> **Activity**:
Please set down the data again exactly, minus the pictures.

> **Records shown**:
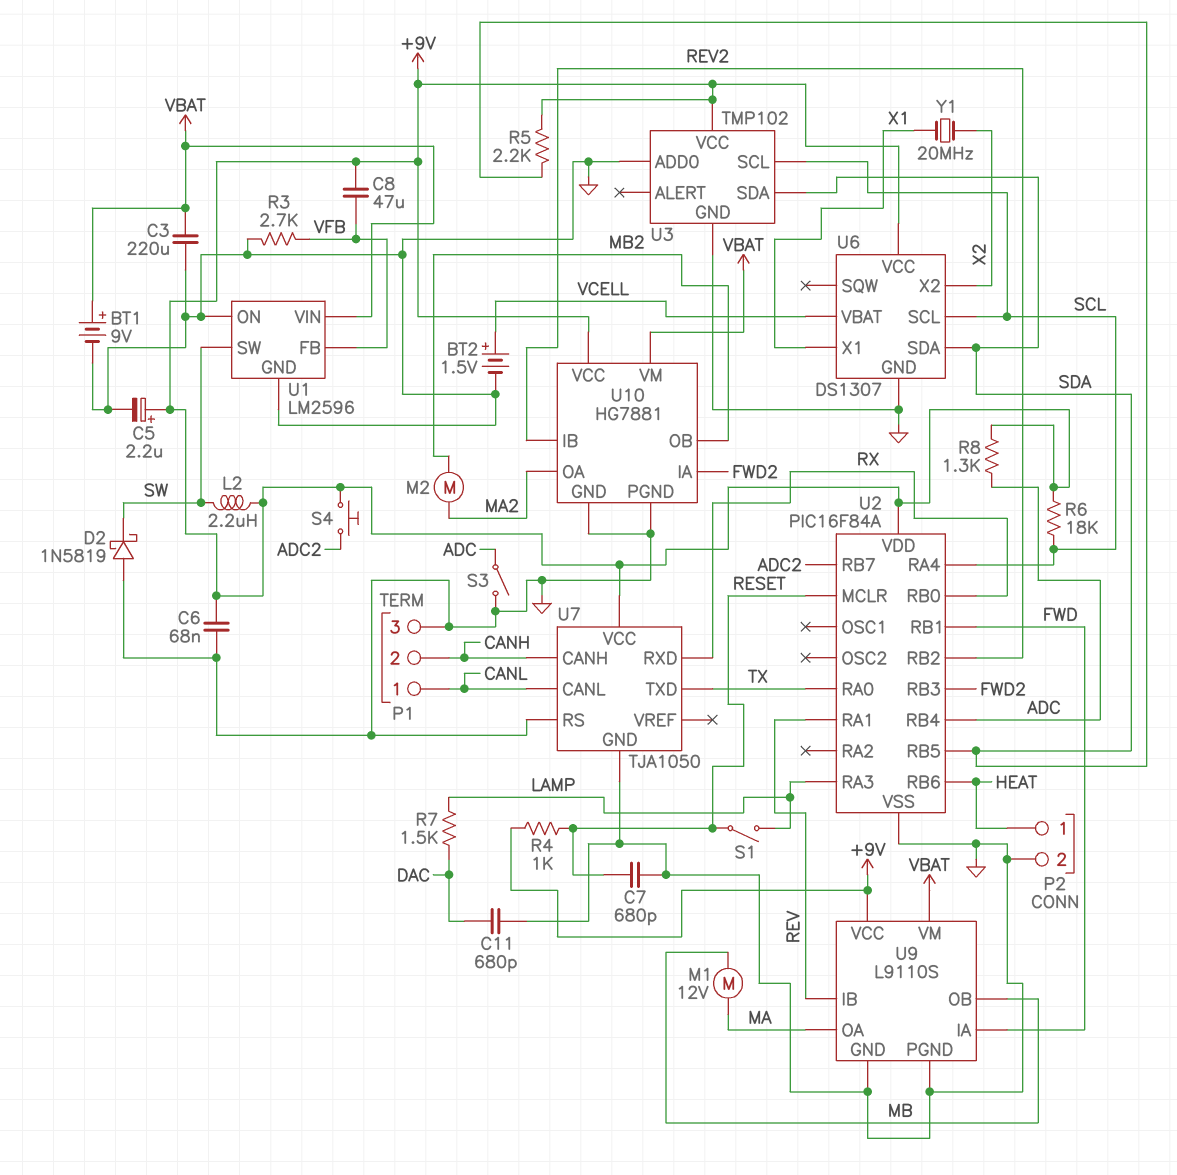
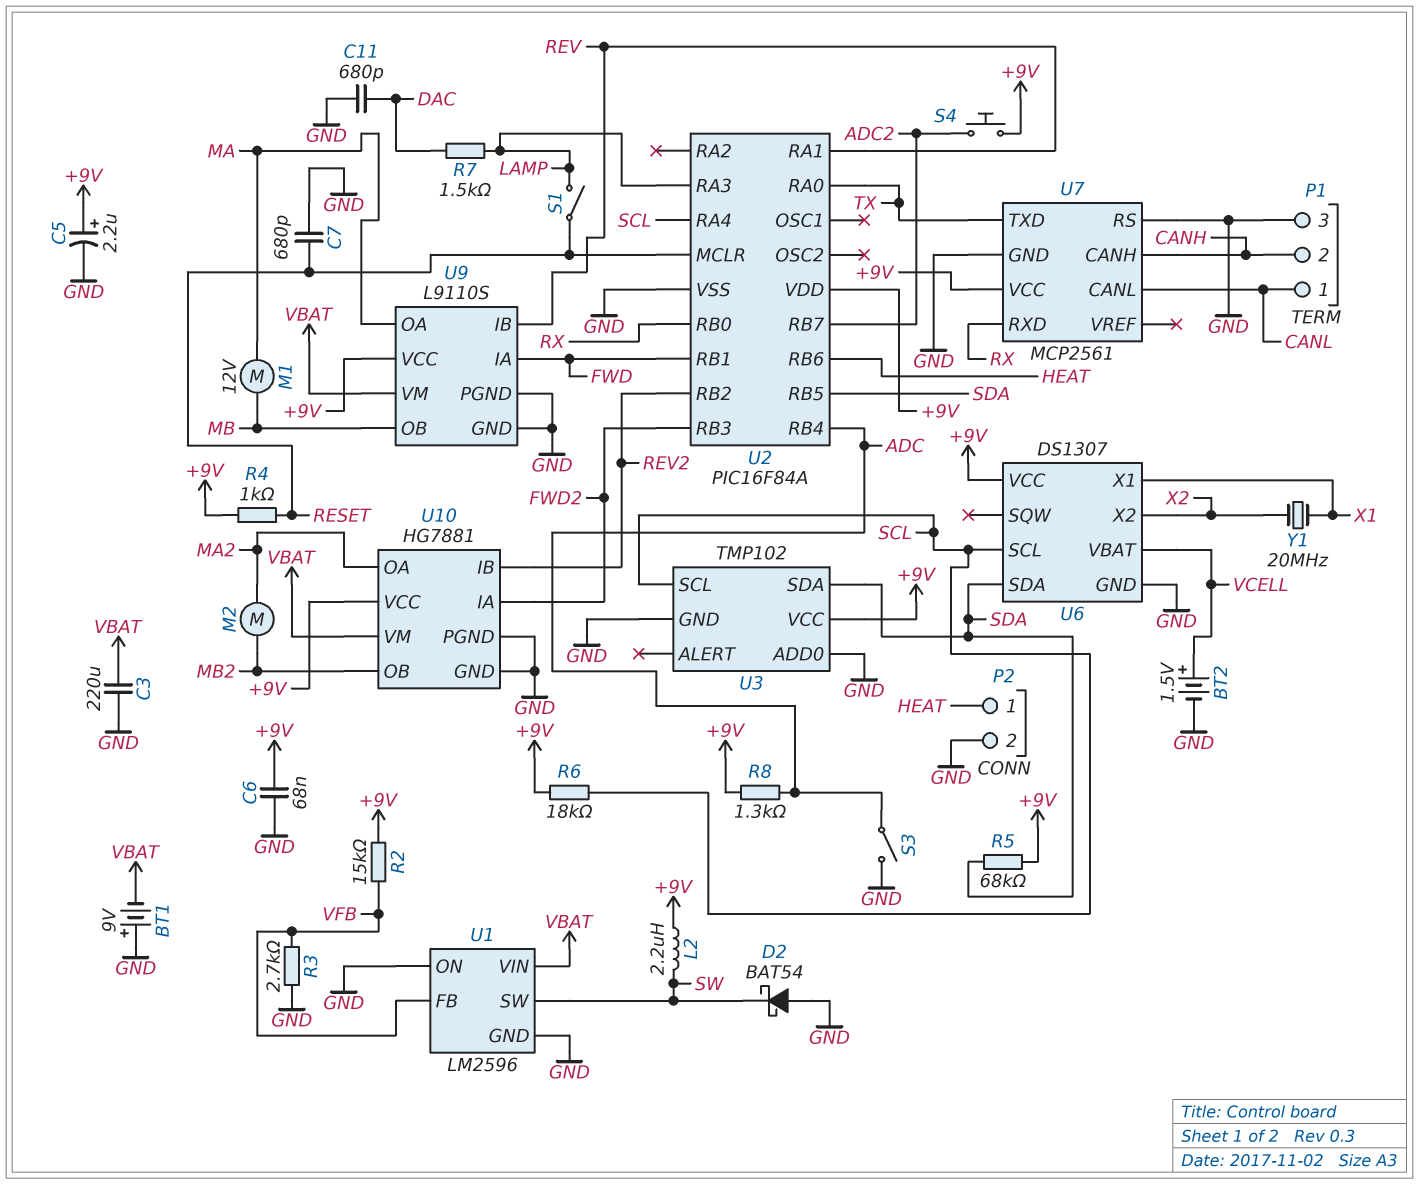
BT1: 9V (plus VBAT, minus GND) -> 9V (plus GND, minus VBAT)
C8: 47uF (+9V, VFB) -> none
D2: schottky 1N5819 (A GND, K SW) -> schottky BAT54 (A GND, K SW)
R2: none -> 15k (+9V, VFB)
R5: 2.2k (+9V, SDA) -> 68k (+9V, SDA)
U7: TJA1050 -> MCP2561

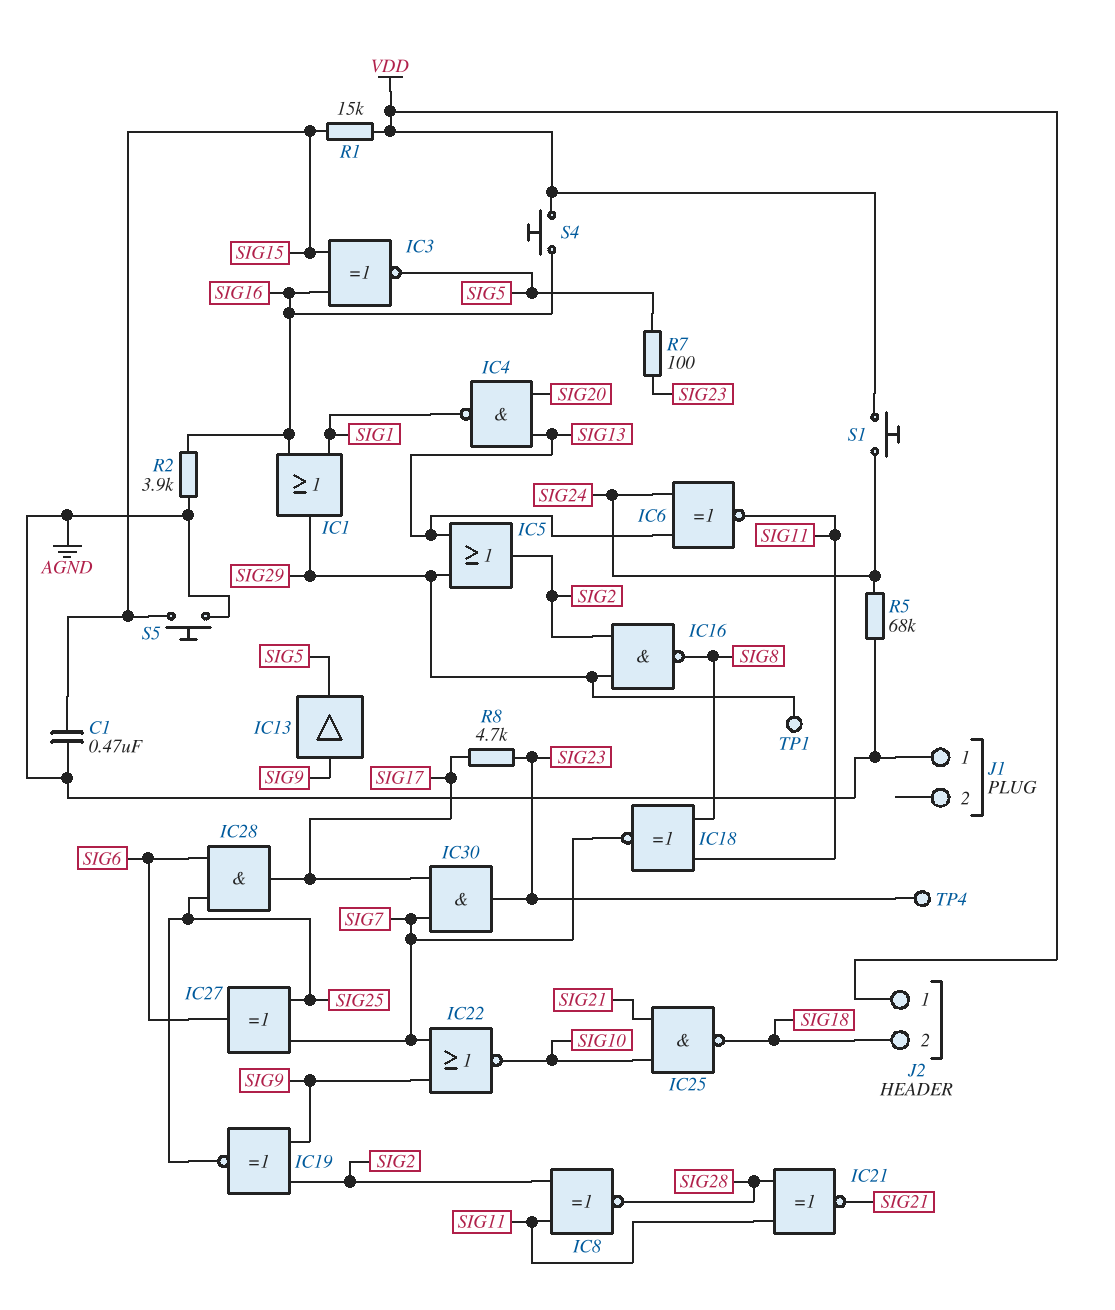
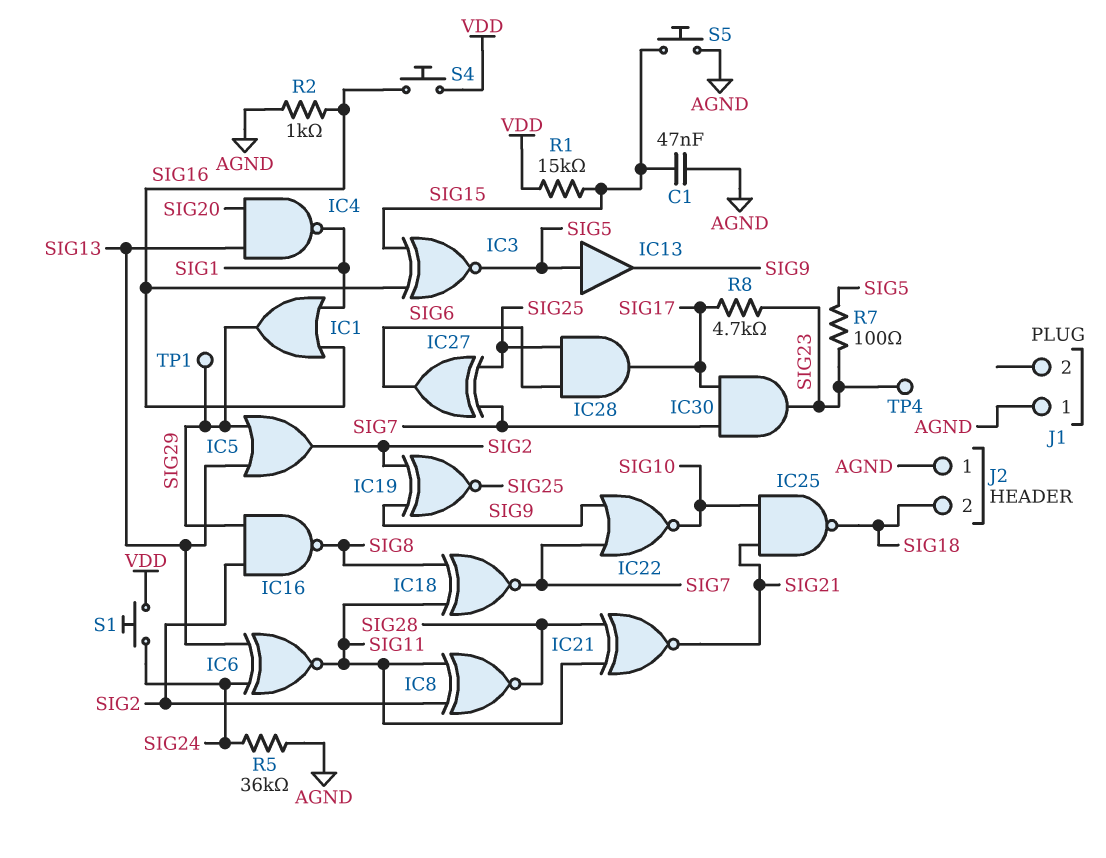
C1: 470nF (AGND, SIG15) -> 47nF (AGND, SIG15)
IC13: buffer (in SIG9, out SIG5) -> buffer (in SIG5, out SIG9)
J2 pin 1: VDD -> AGND
R2: 3.9k (AGND, SIG16) -> 1k (AGND, SIG16)
R5: 68k (AGND, SIG24) -> 36k (AGND, SIG24)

> **Task answer**:
BT1: 9V (plus VBAT, minus GND) -> 9V (plus GND, minus VBAT)
C8: 47uF (+9V, VFB) -> none
D2: schottky 1N5819 (A GND, K SW) -> schottky BAT54 (A GND, K SW)
R2: none -> 15k (+9V, VFB)
R5: 2.2k (+9V, SDA) -> 68k (+9V, SDA)
U7: TJA1050 -> MCP2561

C1: 470nF (AGND, SIG15) -> 47nF (AGND, SIG15)
IC13: buffer (in SIG9, out SIG5) -> buffer (in SIG5, out SIG9)
J2 pin 1: VDD -> AGND
R2: 3.9k (AGND, SIG16) -> 1k (AGND, SIG16)
R5: 68k (AGND, SIG24) -> 36k (AGND, SIG24)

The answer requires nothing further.